WHAT IS NEEDED: From the line that includes "blue rolling pin: 6 -> 4" to the last line of the records that follow, copy every line exactly and nothing more, omitting pictures.

──────── GIVEN DATA

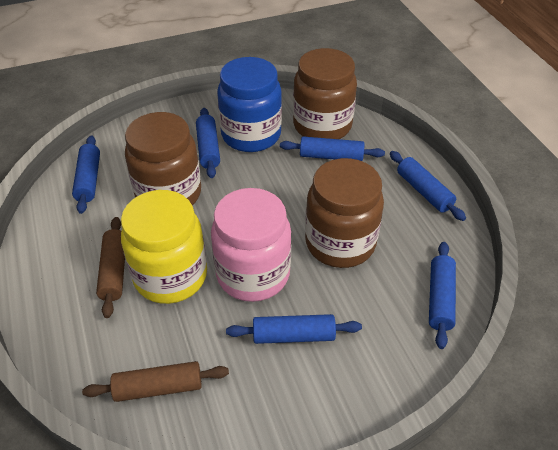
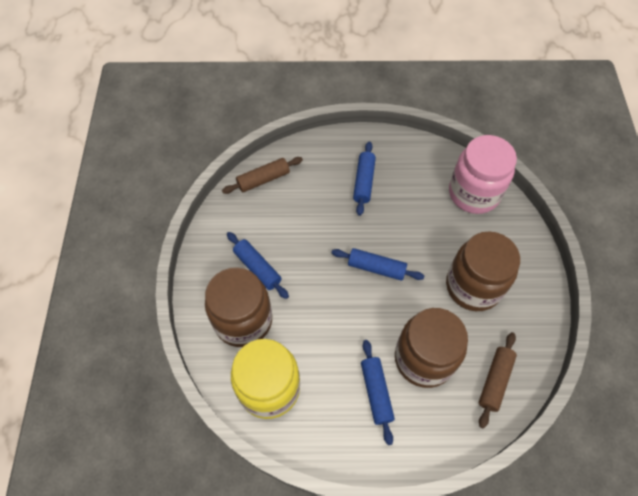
blue jar: 1 -> 0
blue rolling pin: 6 -> 4

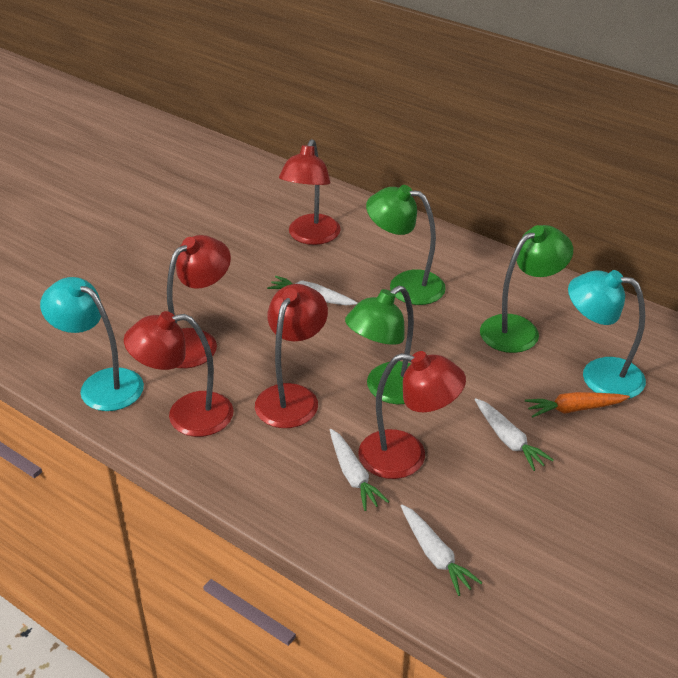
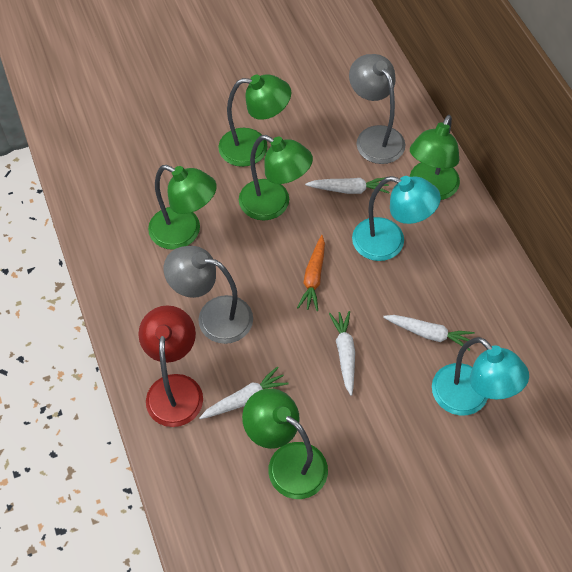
green lamp: 3 -> 5
grey lamp: 0 -> 2
red lamp: 5 -> 1

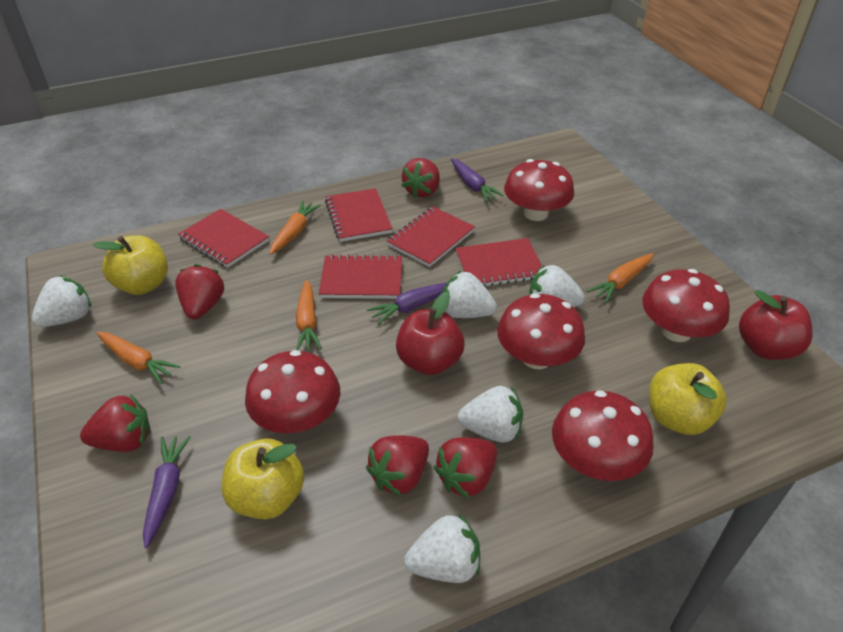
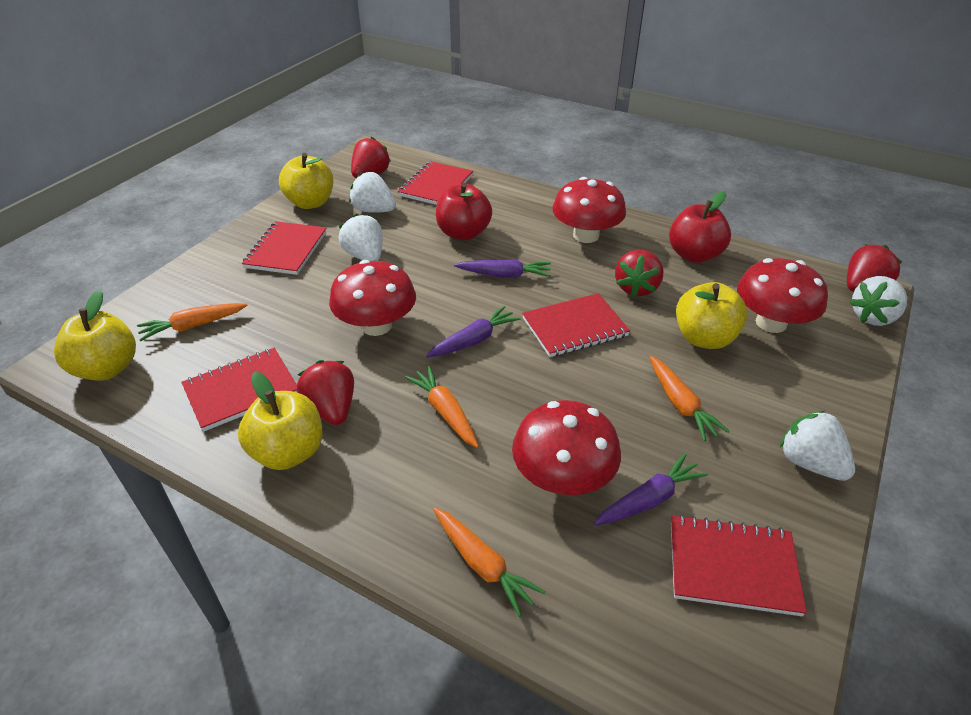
red mushroom: 5 -> 4
red strawberry: 5 -> 4
white strawberry: 5 -> 4
yellow apple: 3 -> 4

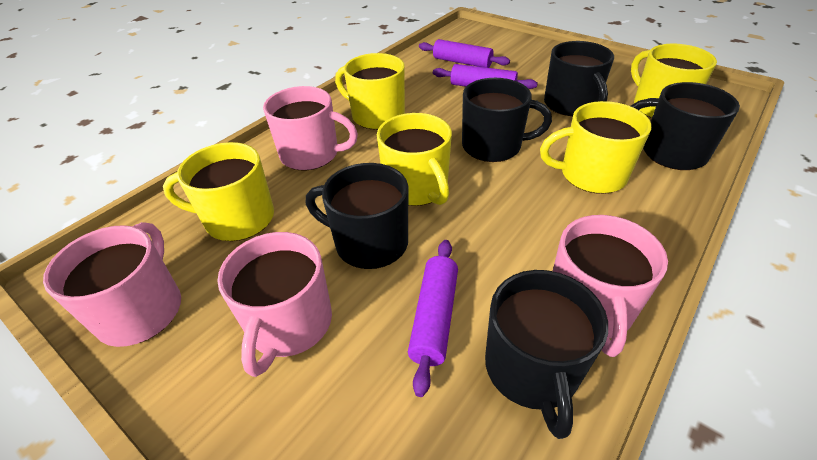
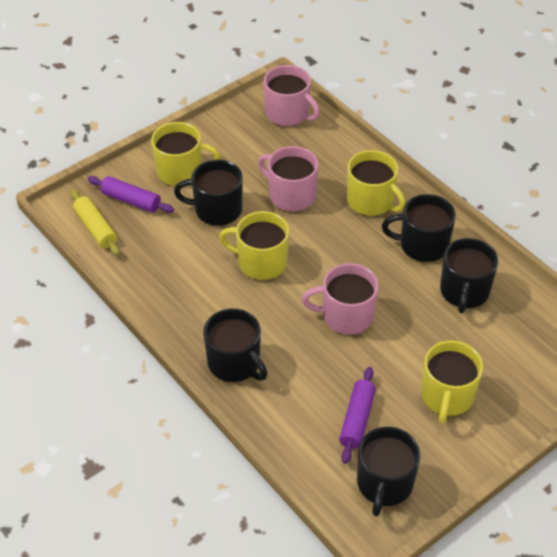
pink mug: 4 -> 3
purple rolling pin: 3 -> 2
yellow mug: 5 -> 4
yellow rolling pin: 0 -> 1

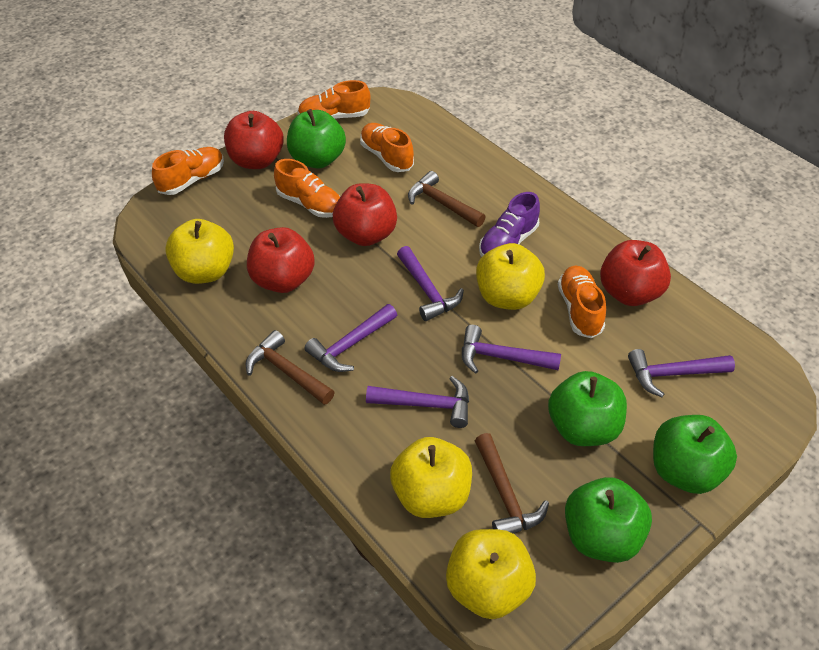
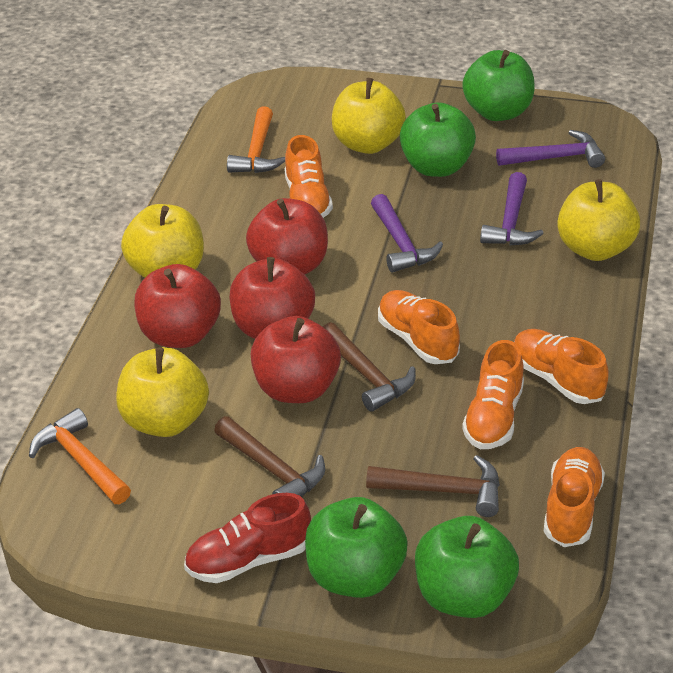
orange hammer: 0 -> 2
purple hammer: 5 -> 3
purple shoe: 1 -> 0
red shoe: 0 -> 1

────────────────

ANSWER FOR THE TASK:
blue rolling pin: 6 -> 4

green lamp: 3 -> 5
grey lamp: 0 -> 2
red lamp: 5 -> 1

red mushroom: 5 -> 4
red strawberry: 5 -> 4
white strawberry: 5 -> 4
yellow apple: 3 -> 4

pink mug: 4 -> 3
purple rolling pin: 3 -> 2
yellow mug: 5 -> 4
yellow rolling pin: 0 -> 1

orange hammer: 0 -> 2
purple hammer: 5 -> 3
purple shoe: 1 -> 0
red shoe: 0 -> 1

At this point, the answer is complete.